> [ASSIGNMENT] For the records below, report how many lines include the string "czarny", leaving out everything except the number.

> [MATERIAL FOR THE TASK]
%%
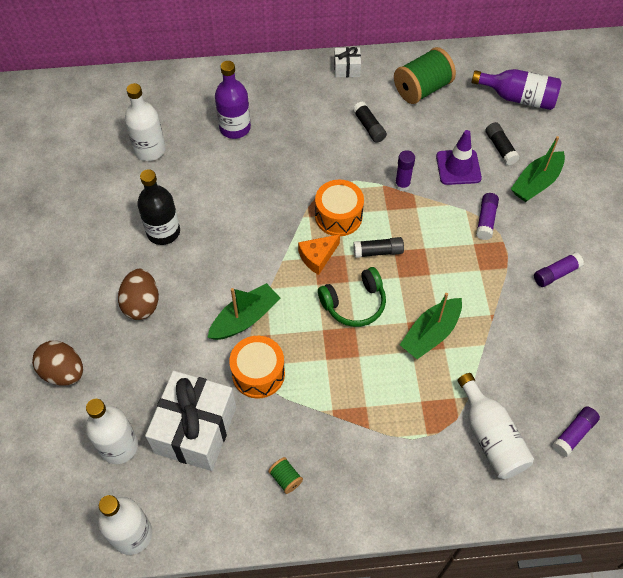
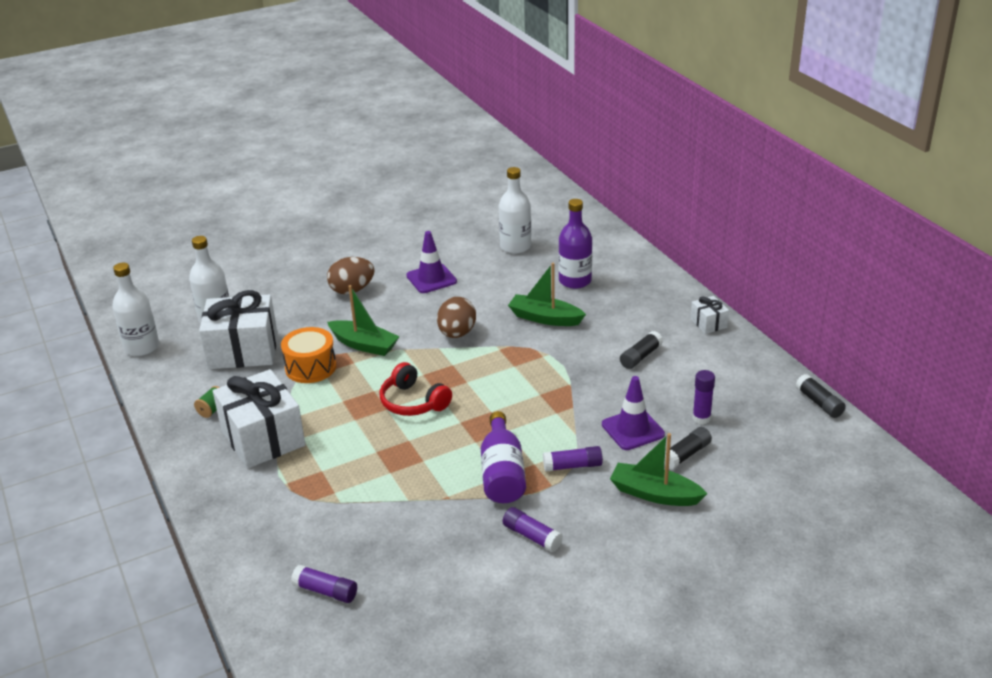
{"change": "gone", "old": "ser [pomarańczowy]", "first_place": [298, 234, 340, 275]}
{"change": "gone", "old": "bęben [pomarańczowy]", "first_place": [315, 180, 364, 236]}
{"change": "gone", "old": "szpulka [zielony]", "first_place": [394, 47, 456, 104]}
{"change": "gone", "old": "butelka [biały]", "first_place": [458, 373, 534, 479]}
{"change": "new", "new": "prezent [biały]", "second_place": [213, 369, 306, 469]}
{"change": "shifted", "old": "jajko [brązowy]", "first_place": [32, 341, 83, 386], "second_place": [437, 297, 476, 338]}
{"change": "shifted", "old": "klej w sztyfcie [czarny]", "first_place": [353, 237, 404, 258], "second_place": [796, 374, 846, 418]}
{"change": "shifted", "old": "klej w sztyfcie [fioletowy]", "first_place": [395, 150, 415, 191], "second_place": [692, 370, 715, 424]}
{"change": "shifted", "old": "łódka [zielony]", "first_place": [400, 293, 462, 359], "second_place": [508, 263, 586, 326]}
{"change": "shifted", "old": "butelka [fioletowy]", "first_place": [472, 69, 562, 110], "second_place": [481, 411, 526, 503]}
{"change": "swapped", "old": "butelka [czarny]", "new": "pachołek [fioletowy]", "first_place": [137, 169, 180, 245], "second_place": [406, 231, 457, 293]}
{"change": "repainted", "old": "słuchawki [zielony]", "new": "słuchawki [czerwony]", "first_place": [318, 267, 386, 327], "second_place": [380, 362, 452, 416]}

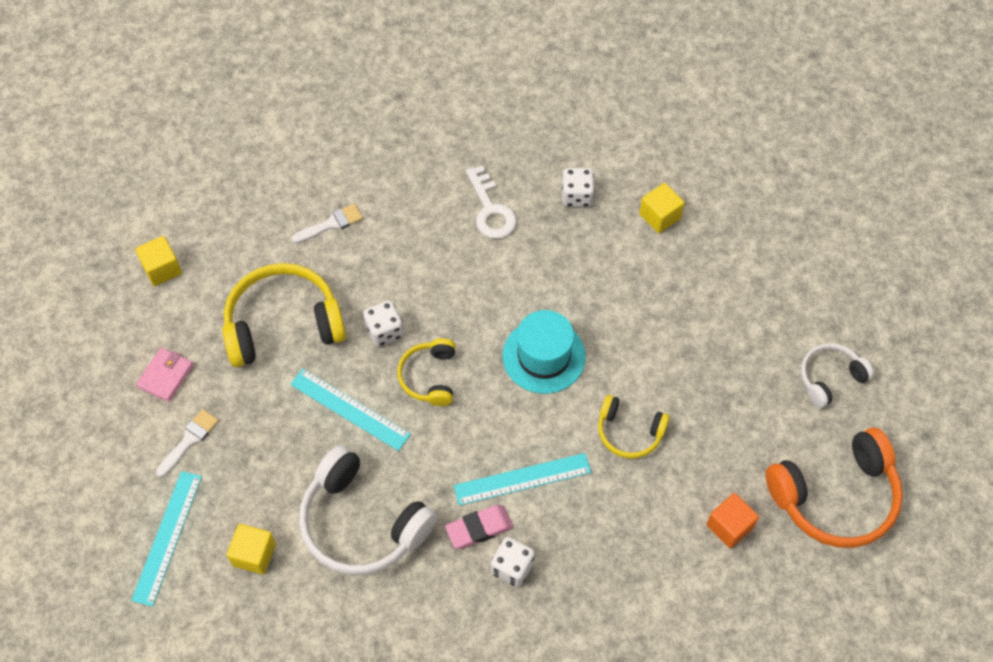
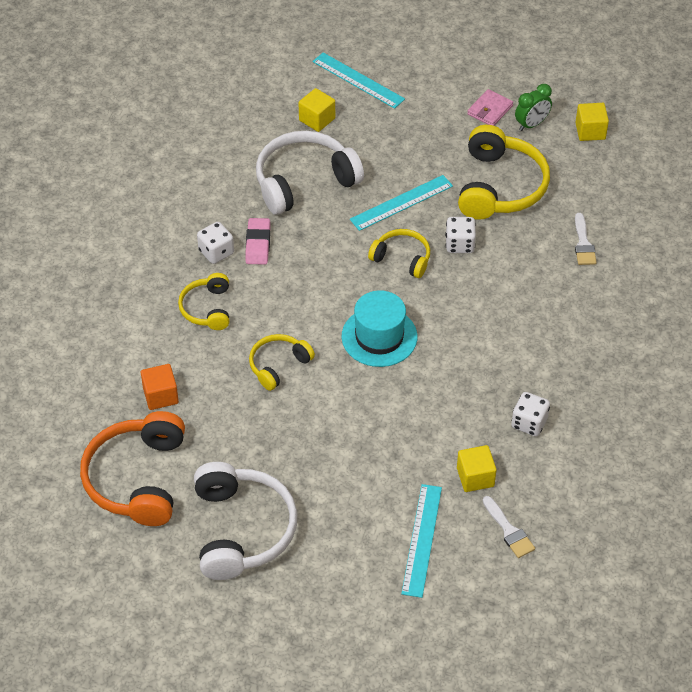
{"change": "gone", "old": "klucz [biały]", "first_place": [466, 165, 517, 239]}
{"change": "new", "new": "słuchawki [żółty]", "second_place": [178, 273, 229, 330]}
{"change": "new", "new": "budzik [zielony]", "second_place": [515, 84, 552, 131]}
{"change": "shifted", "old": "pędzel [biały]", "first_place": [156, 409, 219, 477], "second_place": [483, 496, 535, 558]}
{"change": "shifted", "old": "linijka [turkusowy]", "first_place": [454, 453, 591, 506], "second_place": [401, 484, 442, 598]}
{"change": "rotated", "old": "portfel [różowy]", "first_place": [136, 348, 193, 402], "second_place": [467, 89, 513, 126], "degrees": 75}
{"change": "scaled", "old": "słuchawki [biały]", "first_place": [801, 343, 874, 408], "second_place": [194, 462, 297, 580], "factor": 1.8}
%%
%%
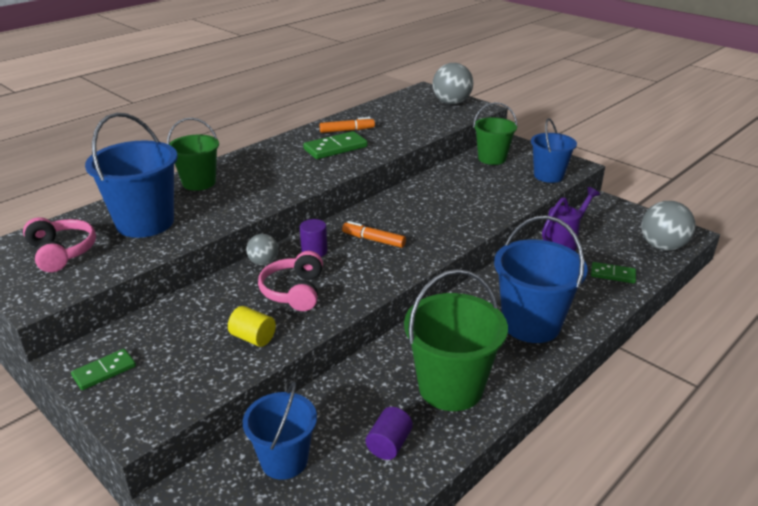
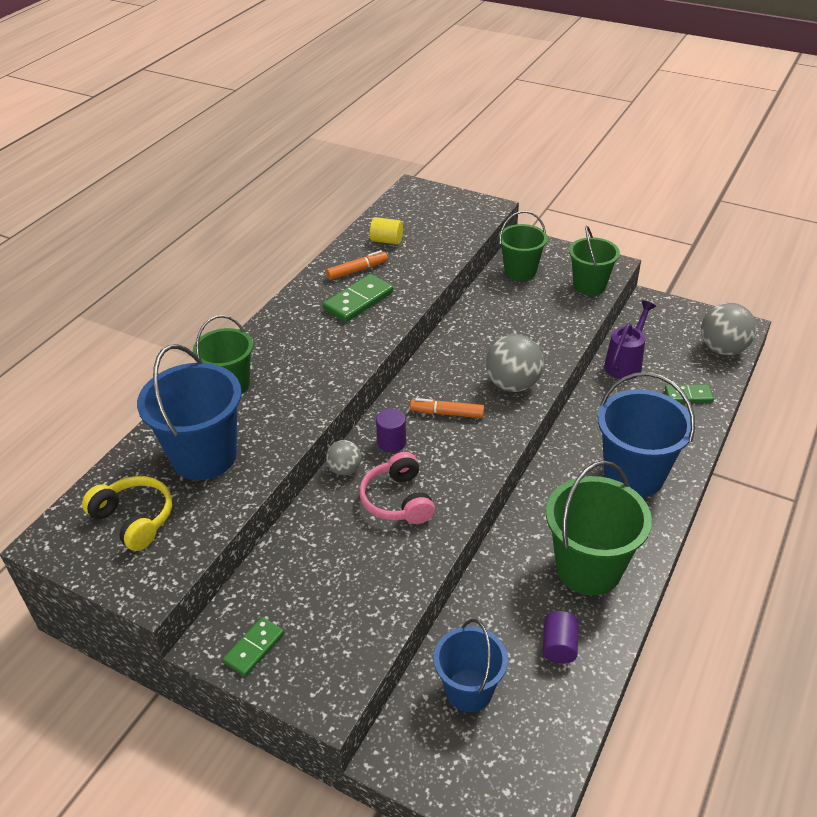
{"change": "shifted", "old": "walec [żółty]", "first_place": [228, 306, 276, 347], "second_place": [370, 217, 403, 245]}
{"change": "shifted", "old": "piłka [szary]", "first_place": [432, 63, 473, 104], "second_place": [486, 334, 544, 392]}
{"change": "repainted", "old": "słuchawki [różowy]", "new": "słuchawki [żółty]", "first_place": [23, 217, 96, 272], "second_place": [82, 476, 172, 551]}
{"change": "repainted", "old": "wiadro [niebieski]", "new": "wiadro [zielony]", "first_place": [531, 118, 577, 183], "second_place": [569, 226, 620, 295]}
%%
> [THE ANSWER] 2